▶ [TASK REQUIREMENTS]: Exactly the lines from the one holding "red pyramid: 1 -> 2" through the end of the material below must be printed, nothing more, and the pictures must be dropped.

▶ [PROVIDED DATA]:
────────────────────────────────────────
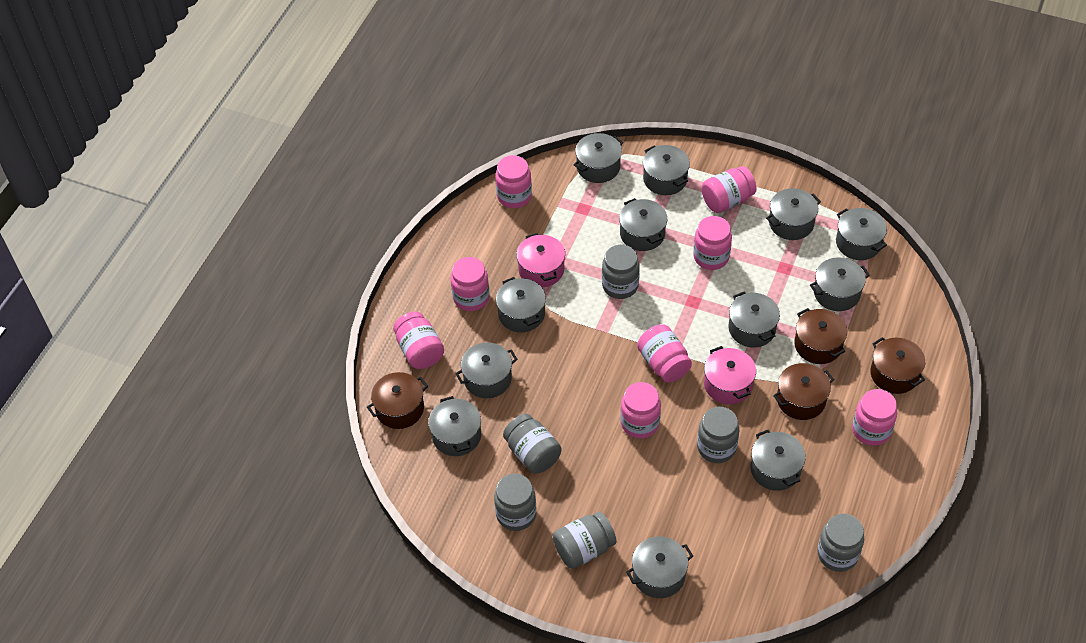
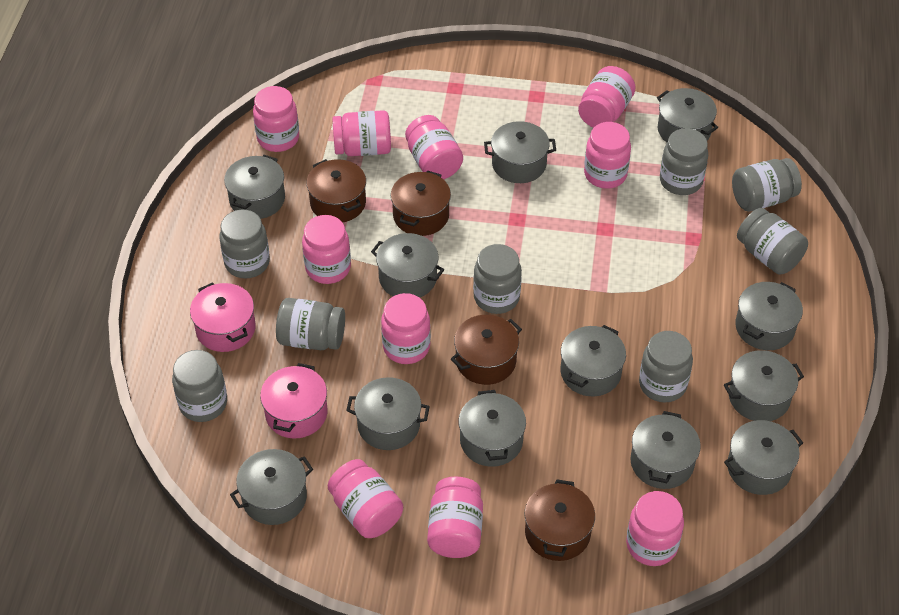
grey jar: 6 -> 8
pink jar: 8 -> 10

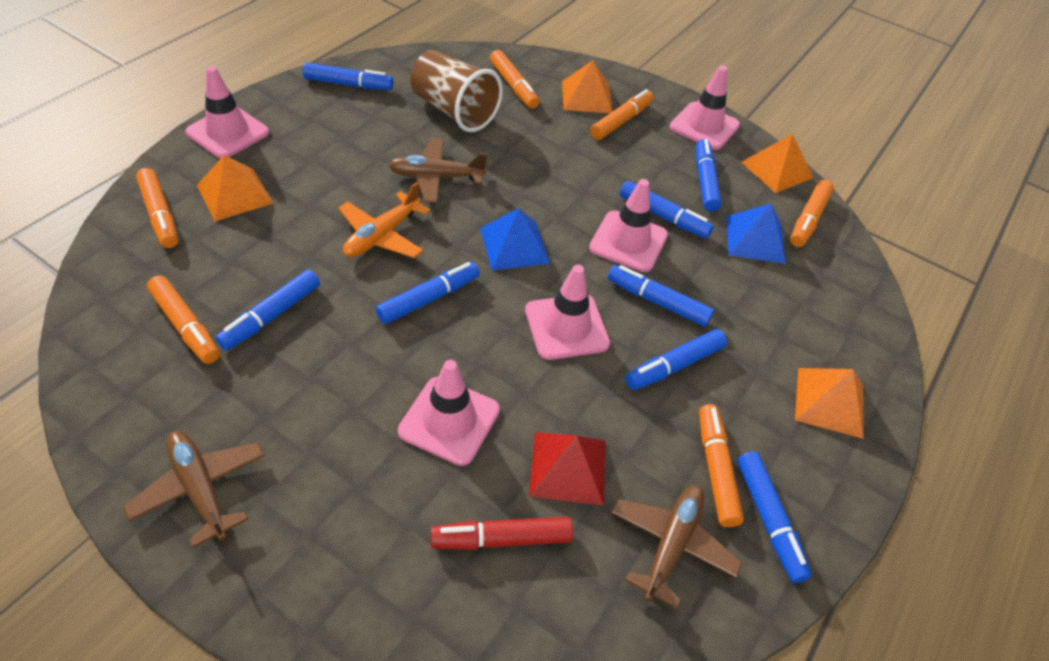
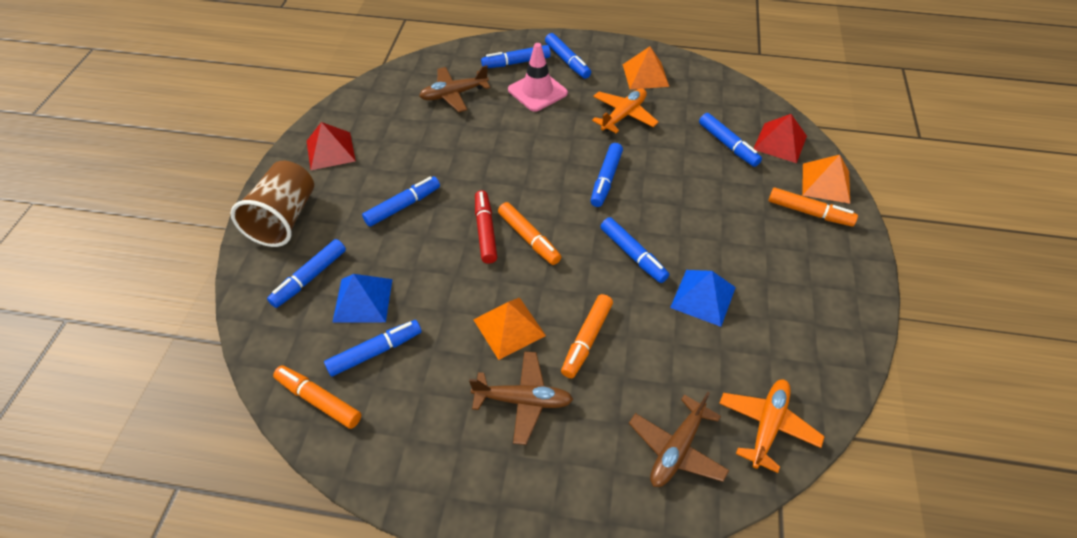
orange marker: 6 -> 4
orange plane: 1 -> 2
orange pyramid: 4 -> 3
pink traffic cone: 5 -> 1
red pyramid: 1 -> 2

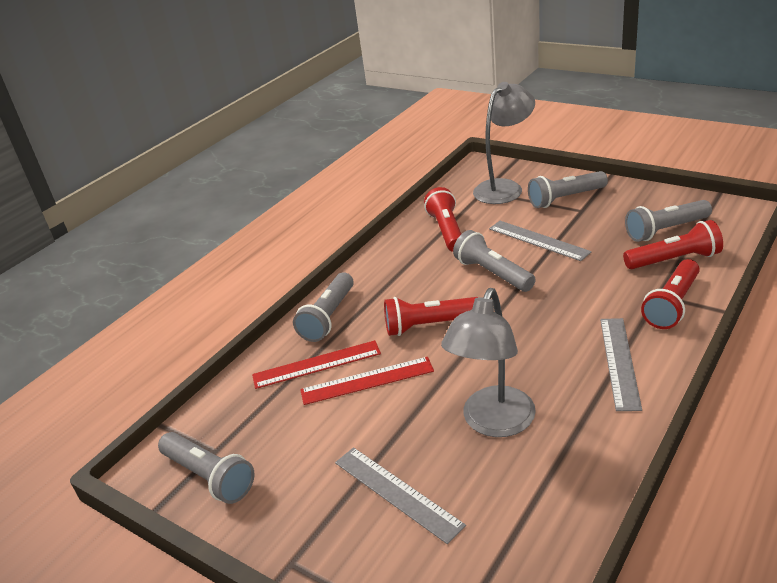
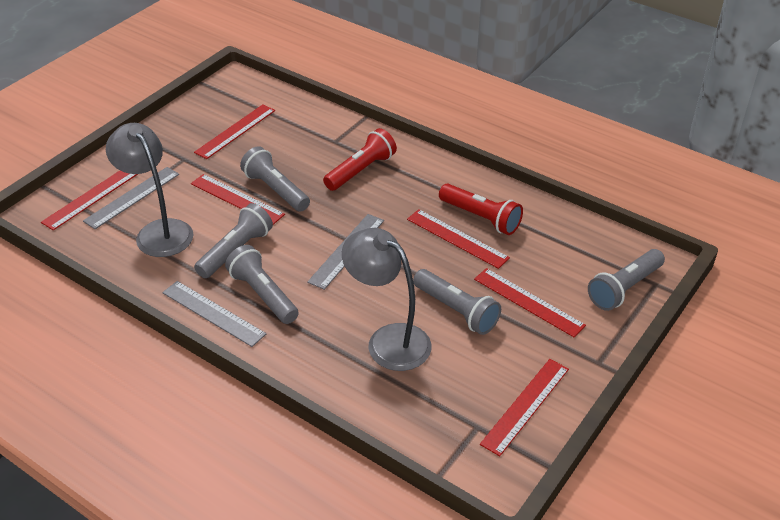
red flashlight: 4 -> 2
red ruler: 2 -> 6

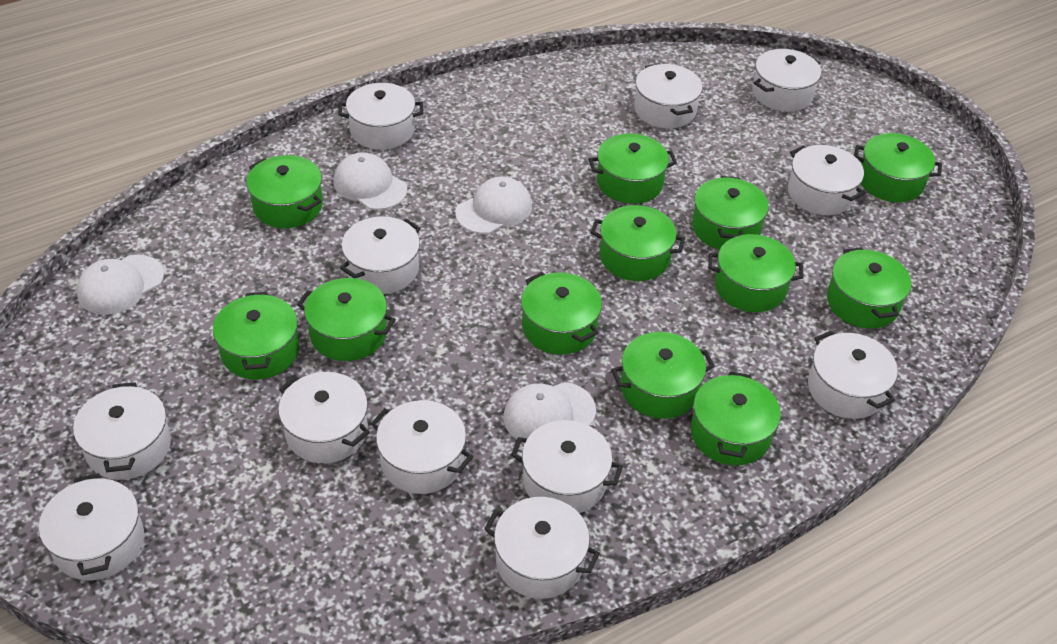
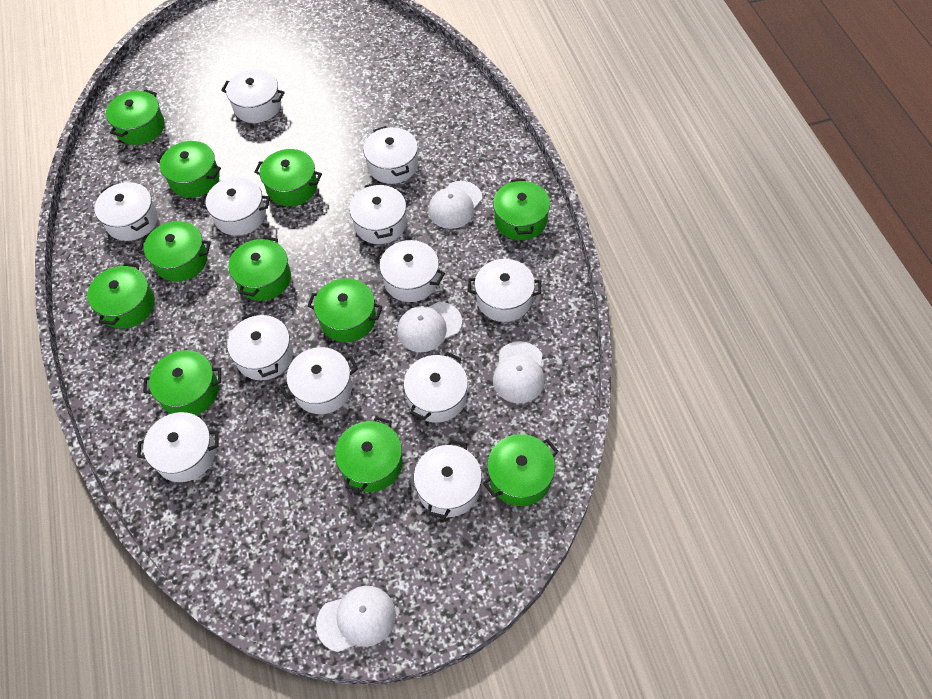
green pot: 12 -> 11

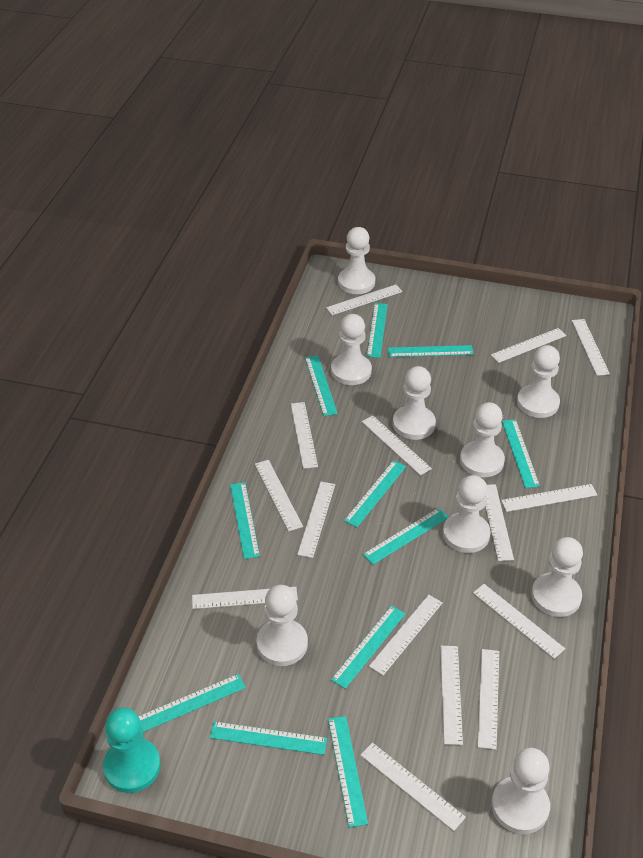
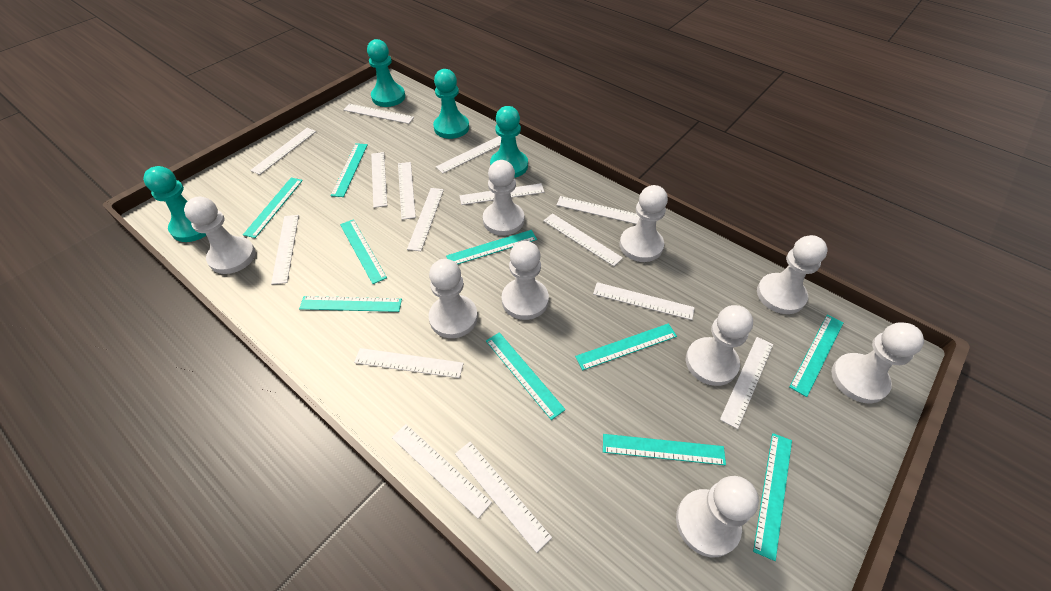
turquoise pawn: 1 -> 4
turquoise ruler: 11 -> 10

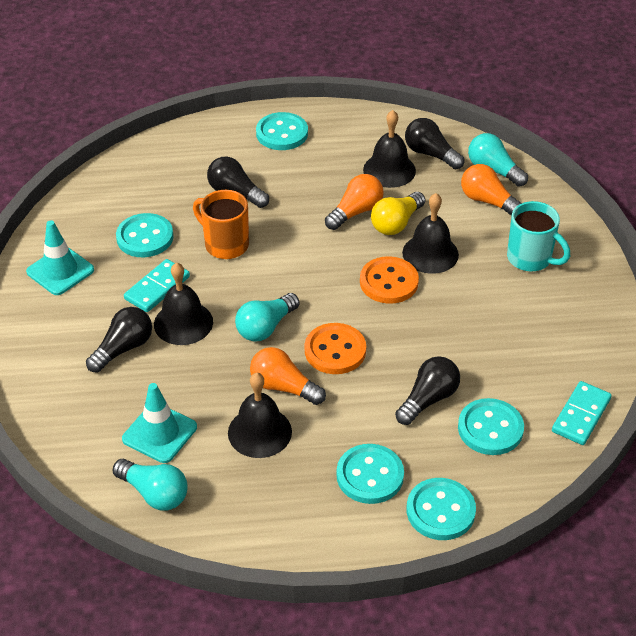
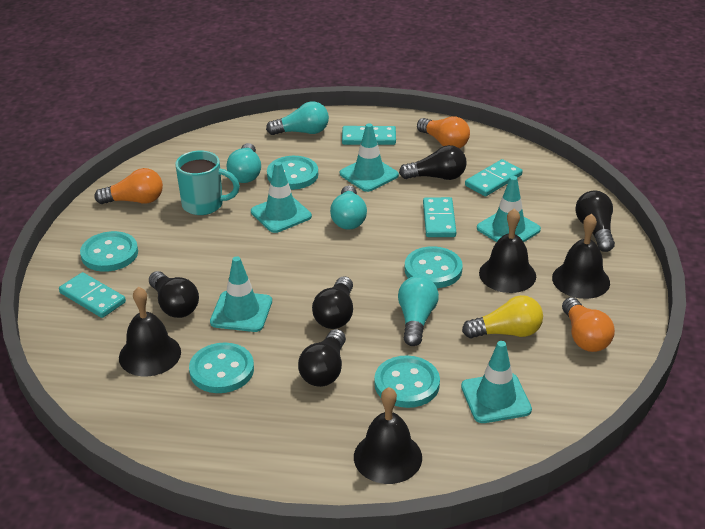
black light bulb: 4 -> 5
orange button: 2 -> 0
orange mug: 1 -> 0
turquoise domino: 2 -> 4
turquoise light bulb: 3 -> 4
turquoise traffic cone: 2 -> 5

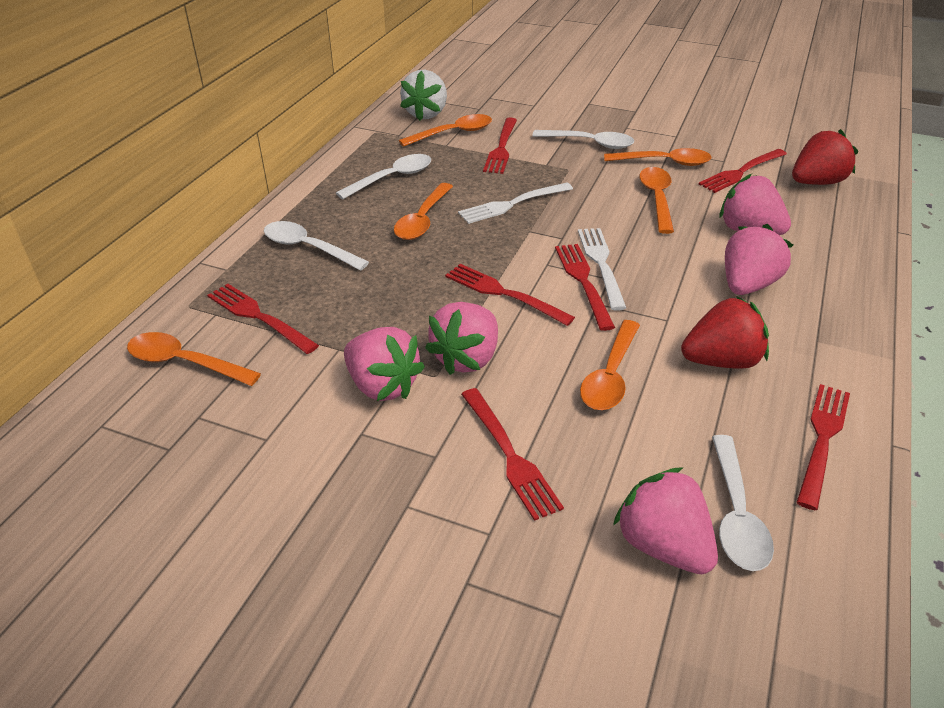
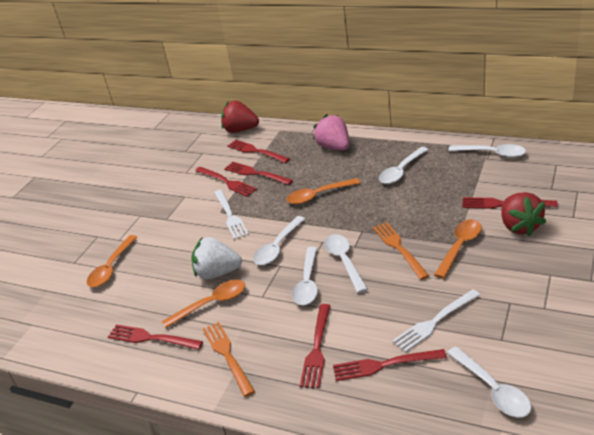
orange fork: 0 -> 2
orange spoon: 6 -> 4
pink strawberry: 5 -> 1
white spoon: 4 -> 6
────────────────────────────────────────
▶ [WRITTEN REPLY]:
red pyramid: 1 -> 2

red flashlight: 4 -> 2
red ruler: 2 -> 6

green pot: 12 -> 11

turquoise pawn: 1 -> 4
turquoise ruler: 11 -> 10

black light bulb: 4 -> 5
orange button: 2 -> 0
orange mug: 1 -> 0
turquoise domino: 2 -> 4
turquoise light bulb: 3 -> 4
turquoise traffic cone: 2 -> 5

orange fork: 0 -> 2
orange spoon: 6 -> 4
pink strawberry: 5 -> 1
white spoon: 4 -> 6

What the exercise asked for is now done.